(Records from a collection)
= Beginning of Section =

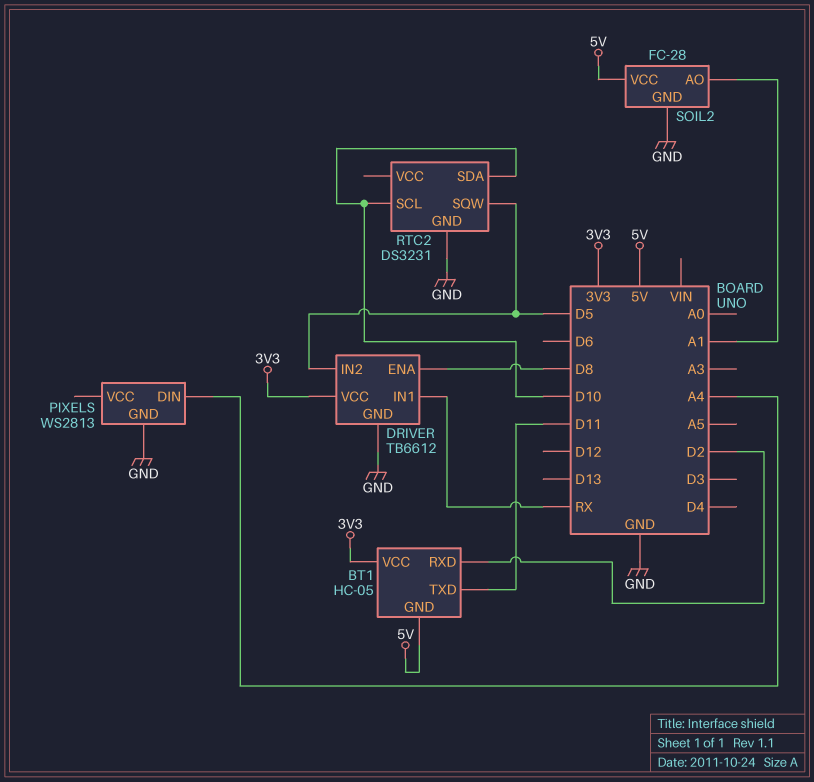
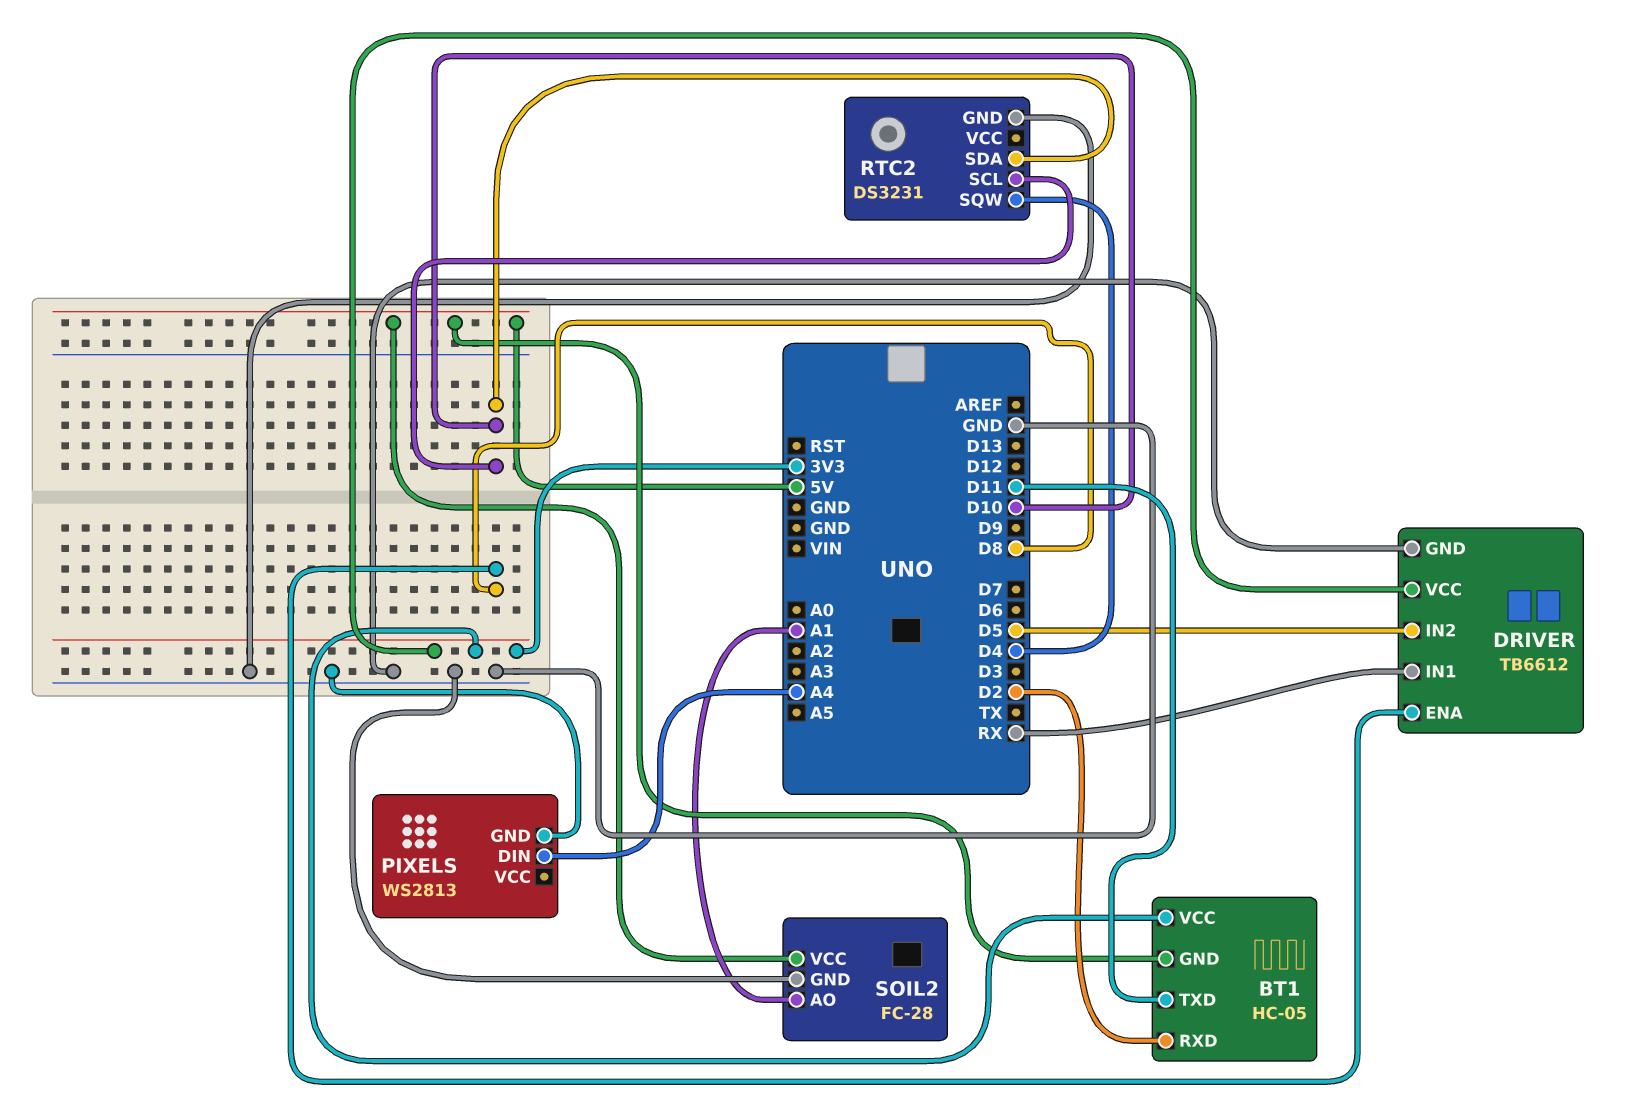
RTC2 pin SQW: D5 -> D4

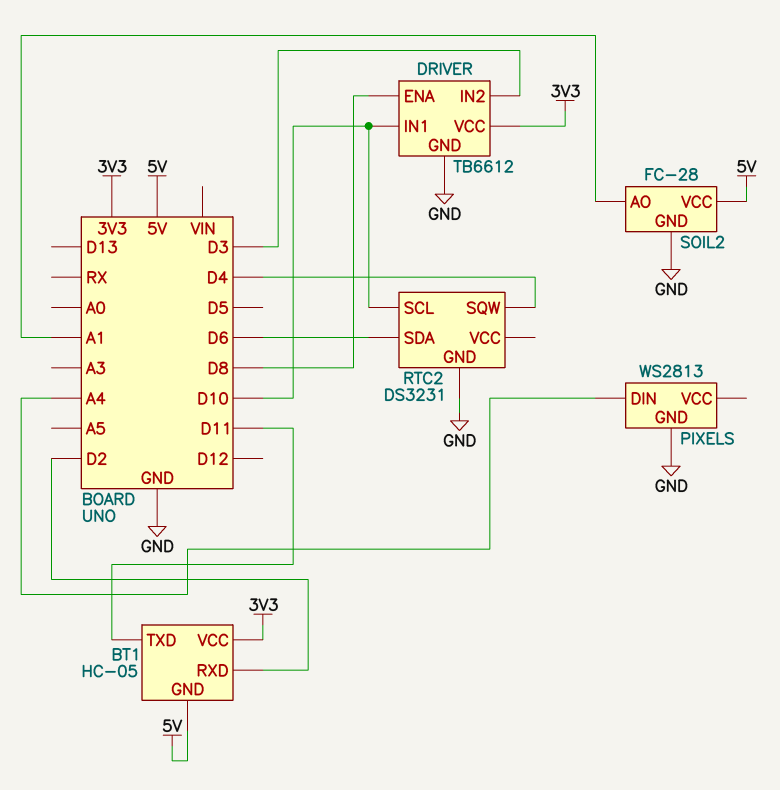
DRIVER pin IN1: RX -> D10
DRIVER pin IN2: D5 -> D3
RTC2 pin SDA: D10 -> D6

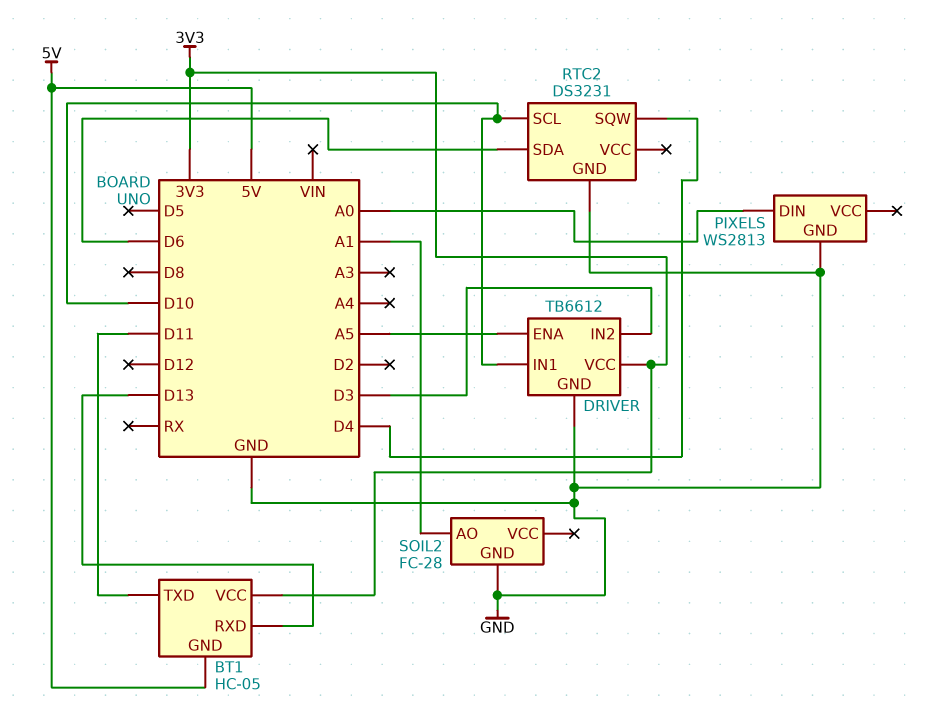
BT1 pin RXD: D2 -> D13
DRIVER pin ENA: D8 -> A5
PIXELS pin DIN: A4 -> A0
SOIL2 pin VCC: 5V -> none

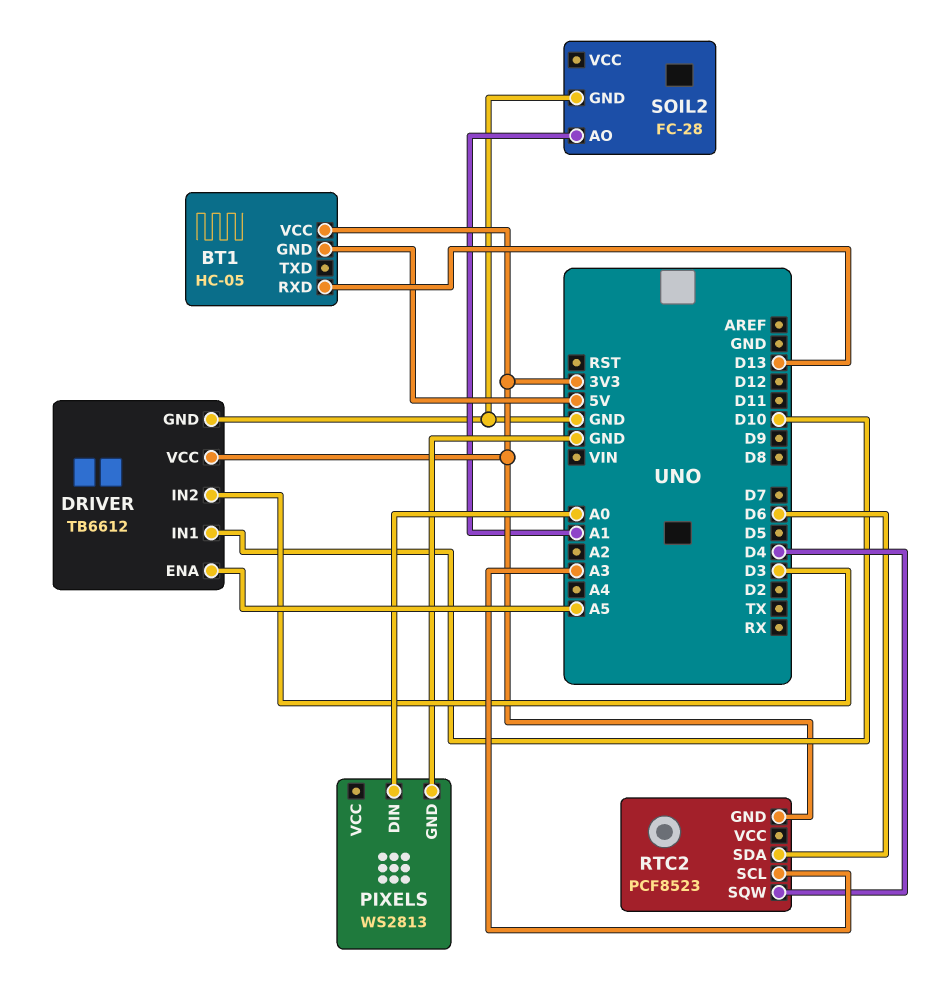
BT1 pin TXD: D11 -> none
RTC2: DS3231 -> PCF8523
RTC2 pin GND: GND -> 3V3
RTC2 pin SCL: D10 -> A3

= End of Section =

Lines from the one holding "BT1 pin RXD: D2 -> D13" to the end of the data, both ends included, are to be given again exactly; no pictures belong in the copy.

PROBLEM SOLUTION:
BT1 pin RXD: D2 -> D13
DRIVER pin ENA: D8 -> A5
PIXELS pin DIN: A4 -> A0
SOIL2 pin VCC: 5V -> none

BT1 pin TXD: D11 -> none
RTC2: DS3231 -> PCF8523
RTC2 pin GND: GND -> 3V3
RTC2 pin SCL: D10 -> A3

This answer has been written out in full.